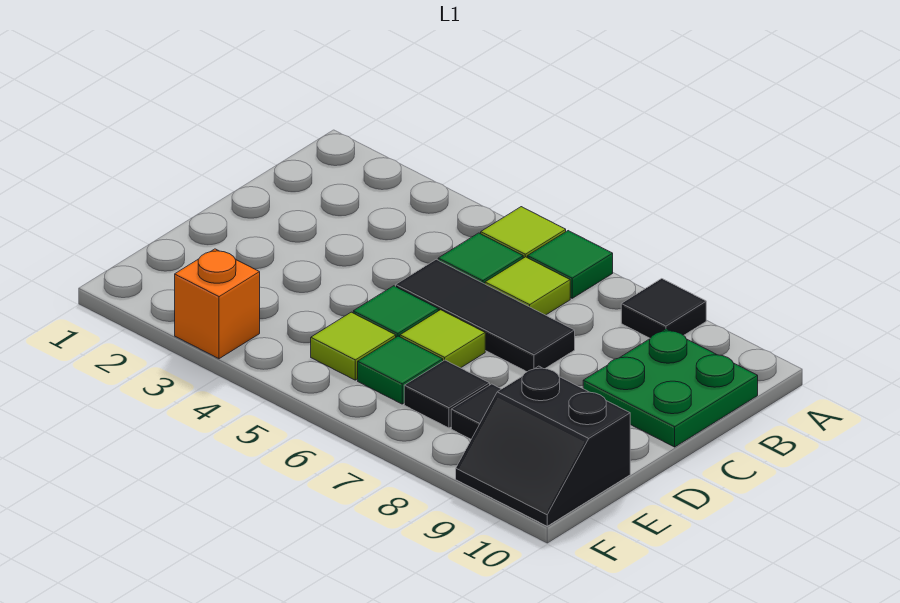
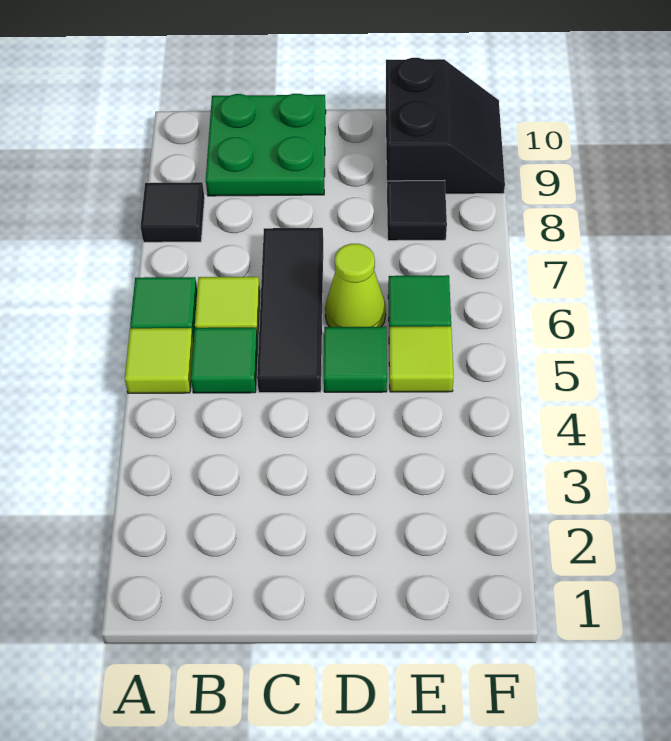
lime tile D6 level 1 -> lime cone D6 level 1
black tile E7 level 1 -> none
orange brick F3 level 1 -> none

DESCRIPTION OF THE TASK:
Go through the listing above and retype it exactly, skipping every picture.

WRITTEN RESPONSE:
lime tile D6 level 1 -> lime cone D6 level 1
black tile E7 level 1 -> none
orange brick F3 level 1 -> none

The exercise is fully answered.